| HOW TO COMPLETE THIS TASK |
Pictures must not appear in the copy. Set down exactly the line with "C7: 1.5uF (plus" and each line after it through the end of the data below.

[Records drawn from a dataset]
• • • • • • •

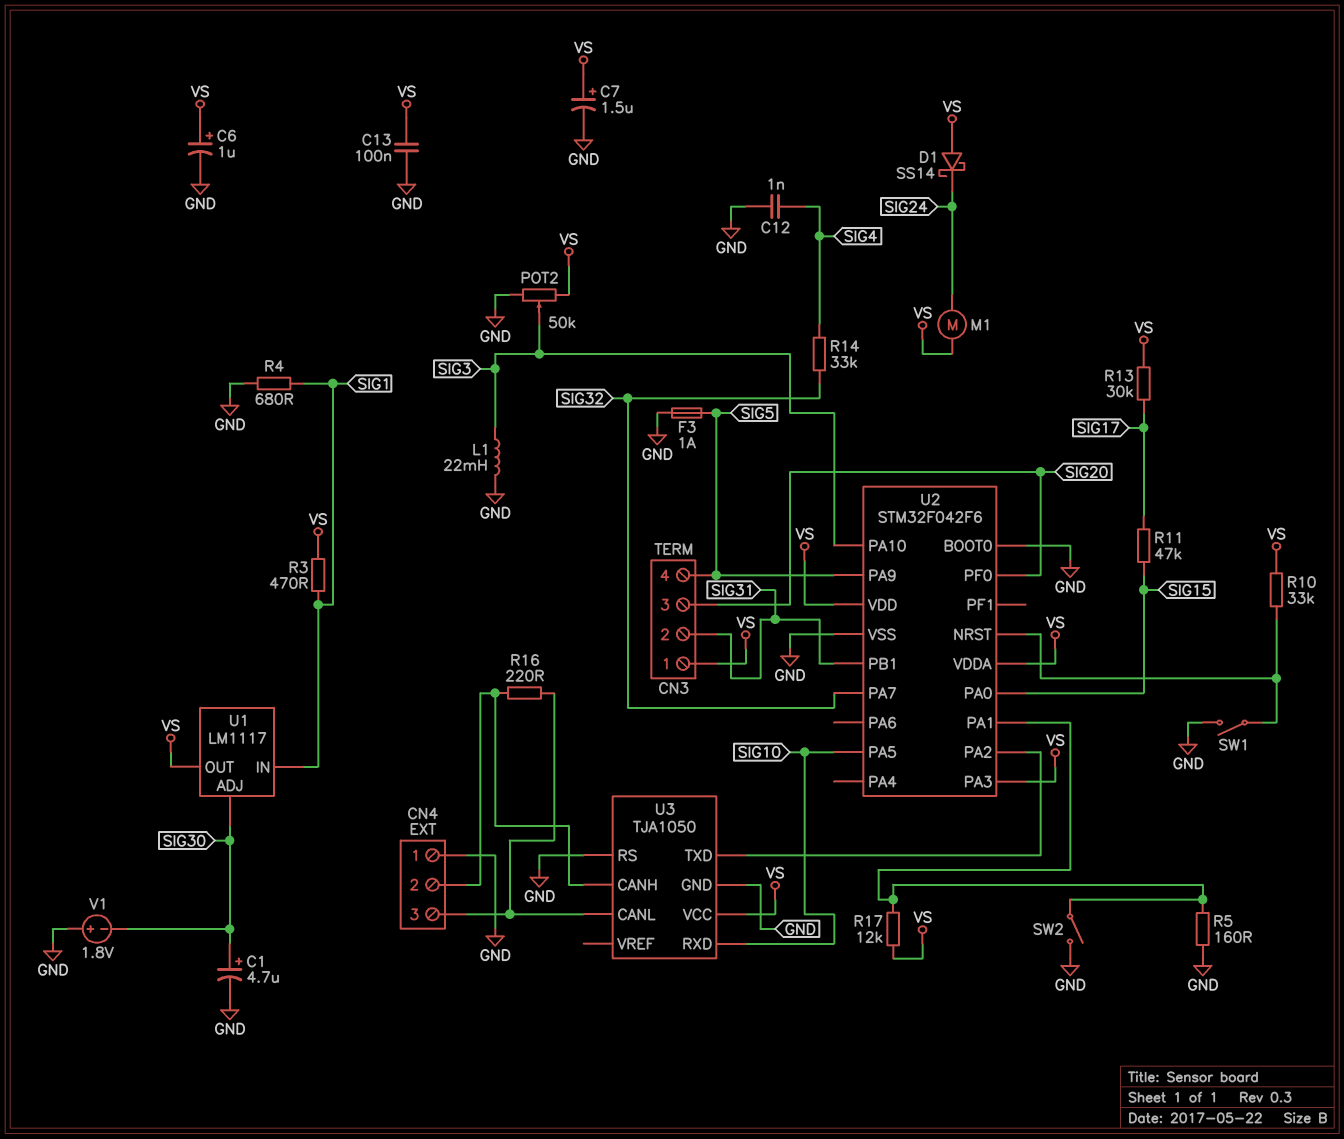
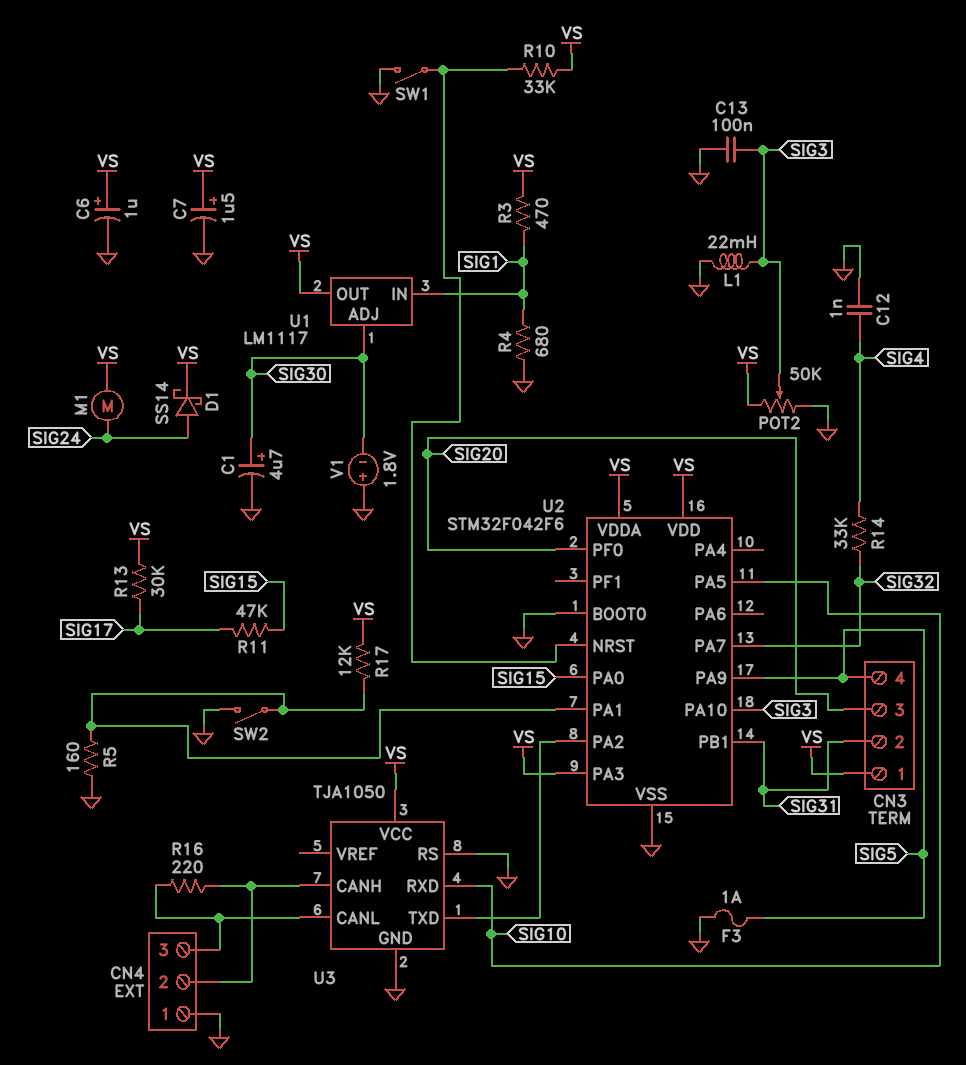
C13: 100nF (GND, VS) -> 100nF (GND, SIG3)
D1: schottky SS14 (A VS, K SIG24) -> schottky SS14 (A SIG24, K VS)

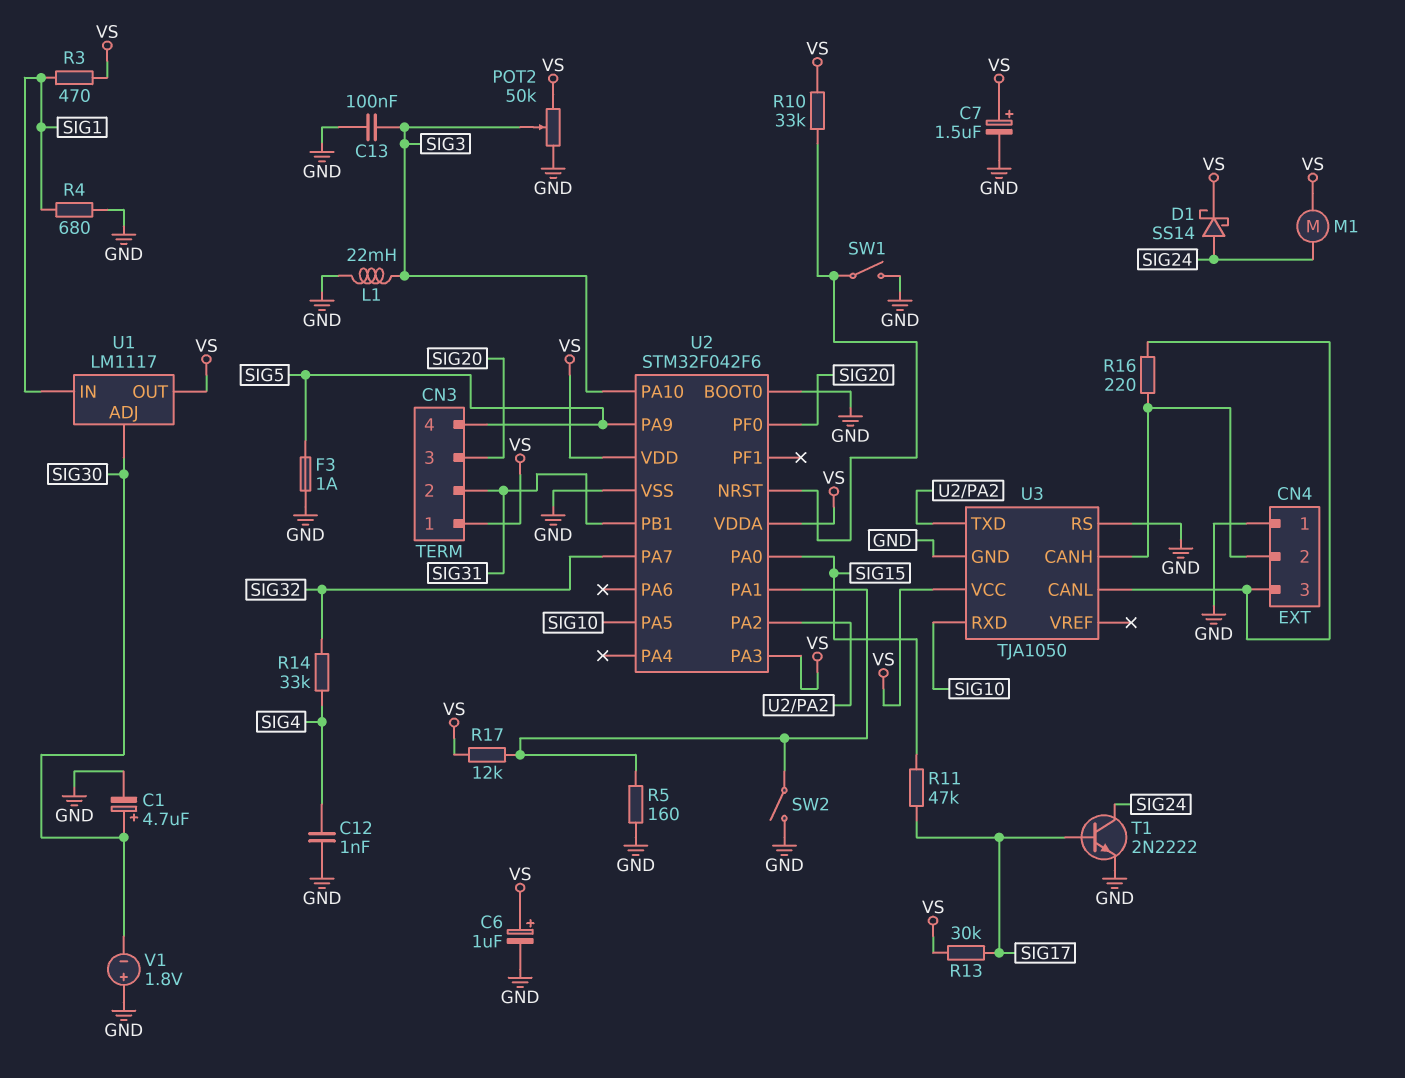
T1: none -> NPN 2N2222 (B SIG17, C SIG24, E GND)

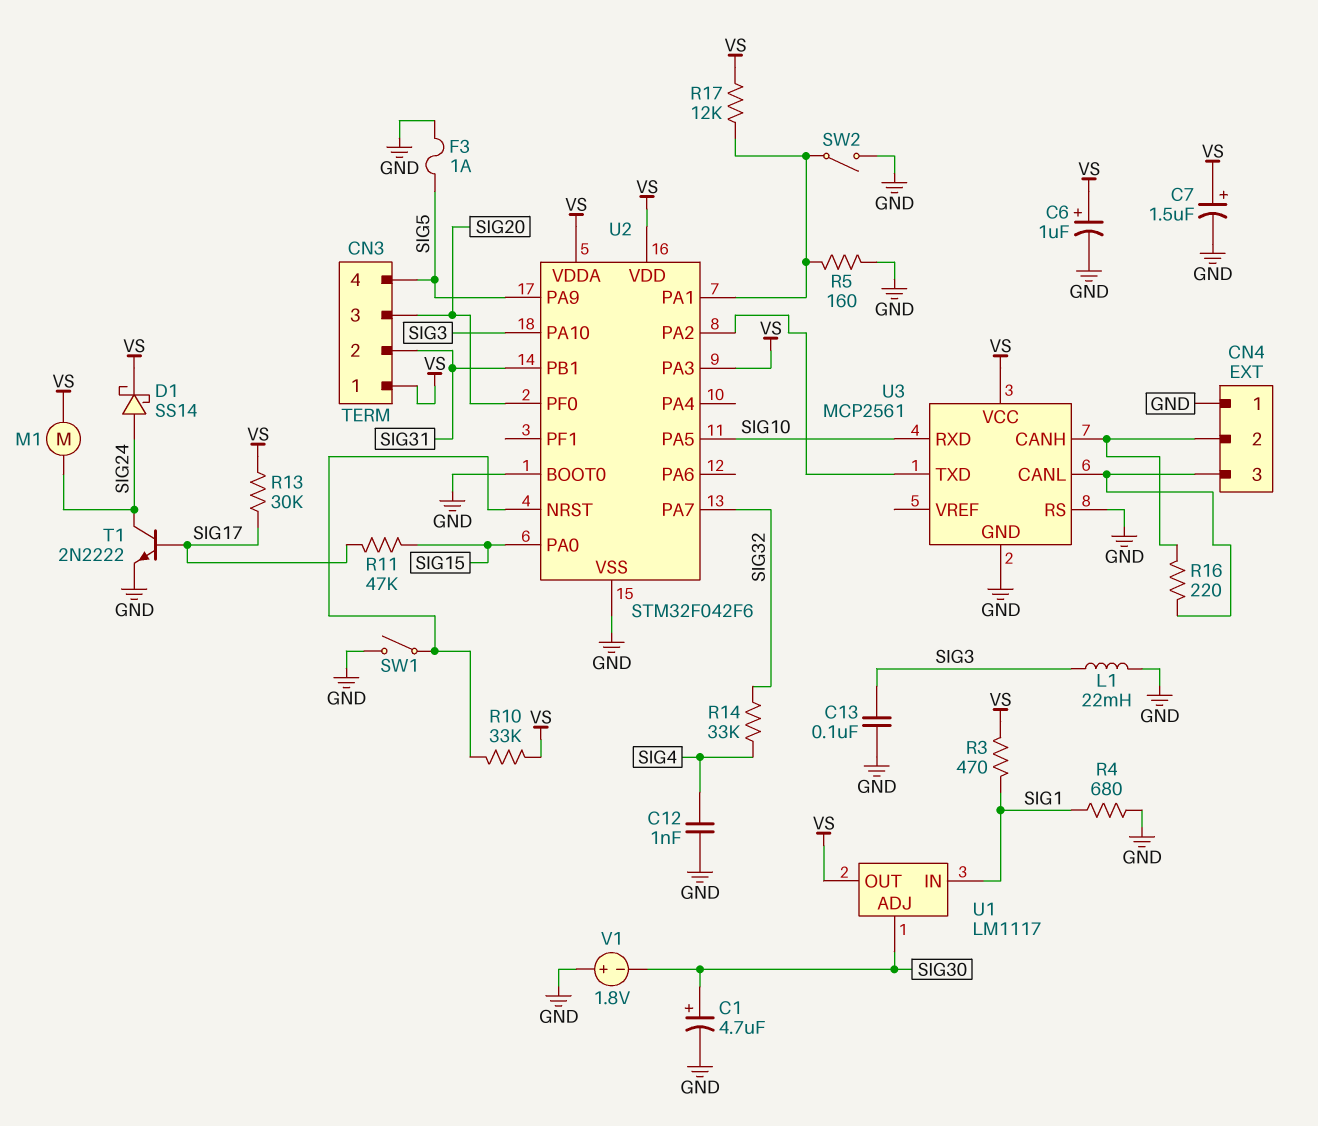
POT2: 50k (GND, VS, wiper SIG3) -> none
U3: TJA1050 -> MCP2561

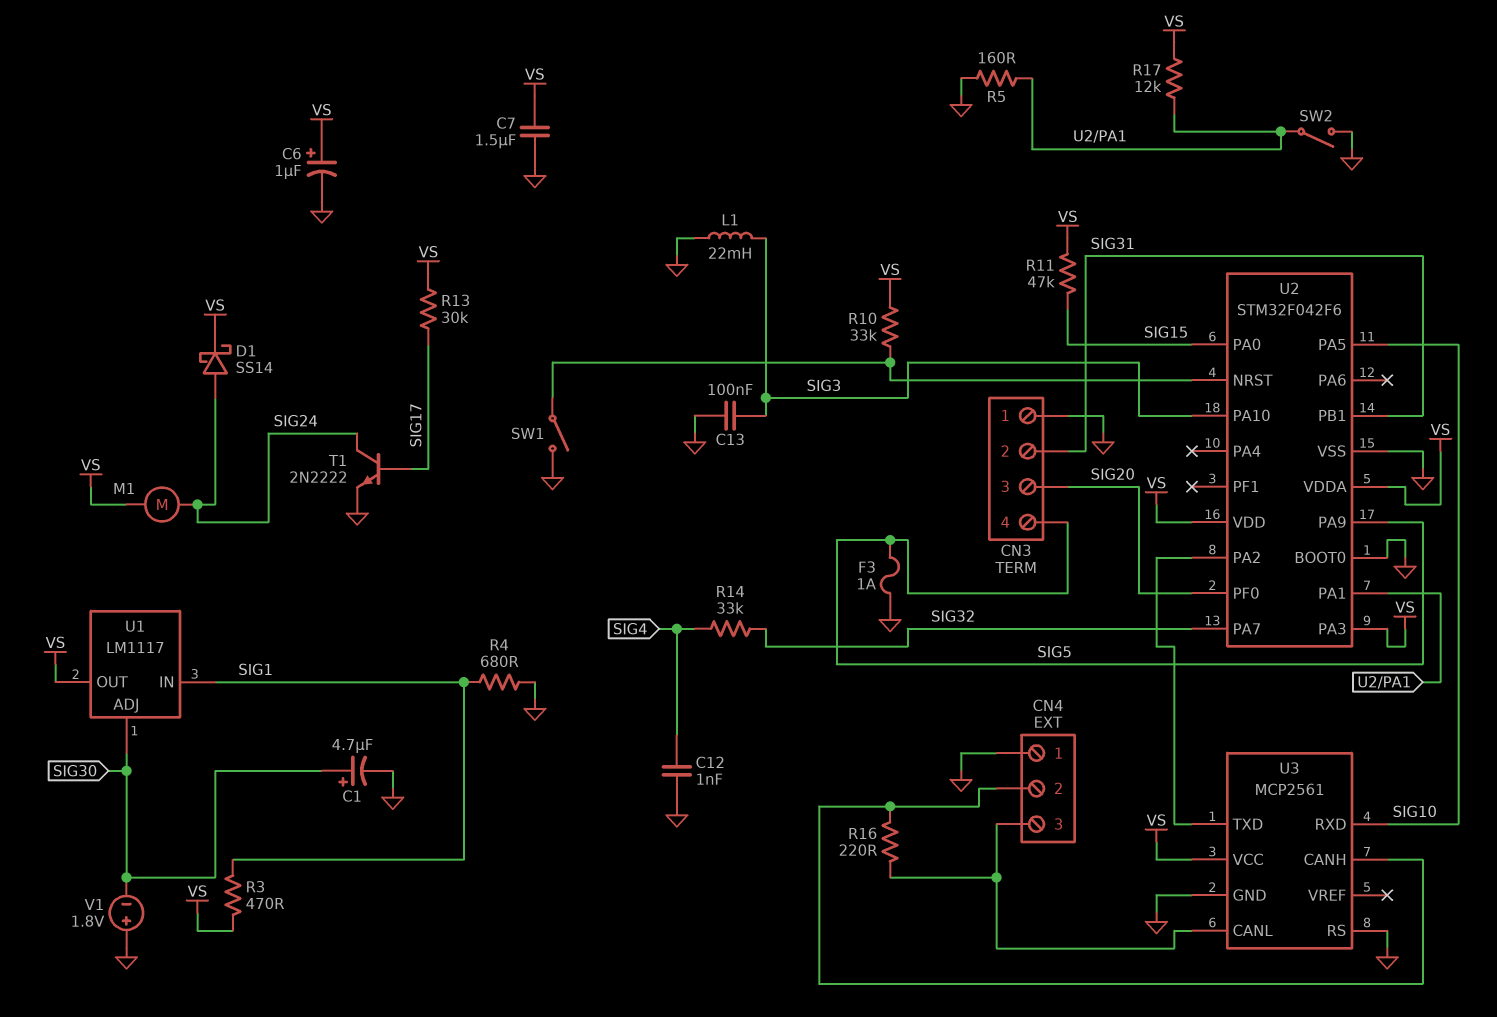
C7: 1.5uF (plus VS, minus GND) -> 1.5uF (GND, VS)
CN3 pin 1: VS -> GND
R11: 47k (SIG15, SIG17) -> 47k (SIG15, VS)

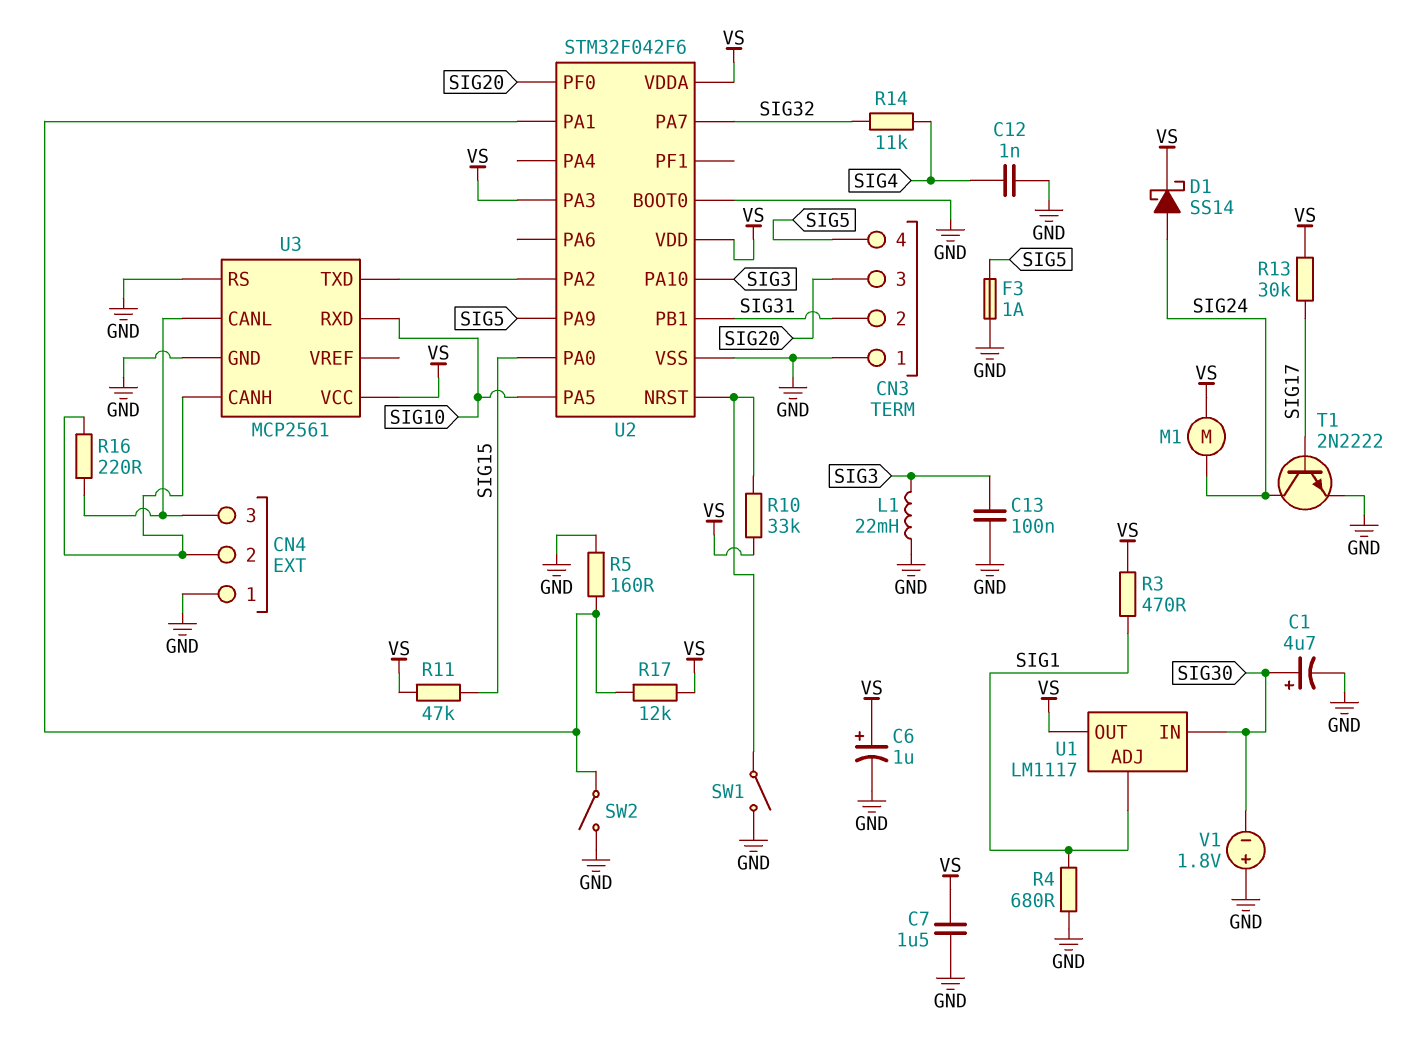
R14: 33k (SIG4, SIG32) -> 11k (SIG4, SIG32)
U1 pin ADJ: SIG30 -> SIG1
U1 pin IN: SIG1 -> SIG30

• • • • • • •

| RESULT FOR THIS EXERCISE |
C7: 1.5uF (plus VS, minus GND) -> 1.5uF (GND, VS)
CN3 pin 1: VS -> GND
R11: 47k (SIG15, SIG17) -> 47k (SIG15, VS)

R14: 33k (SIG4, SIG32) -> 11k (SIG4, SIG32)
U1 pin ADJ: SIG30 -> SIG1
U1 pin IN: SIG1 -> SIG30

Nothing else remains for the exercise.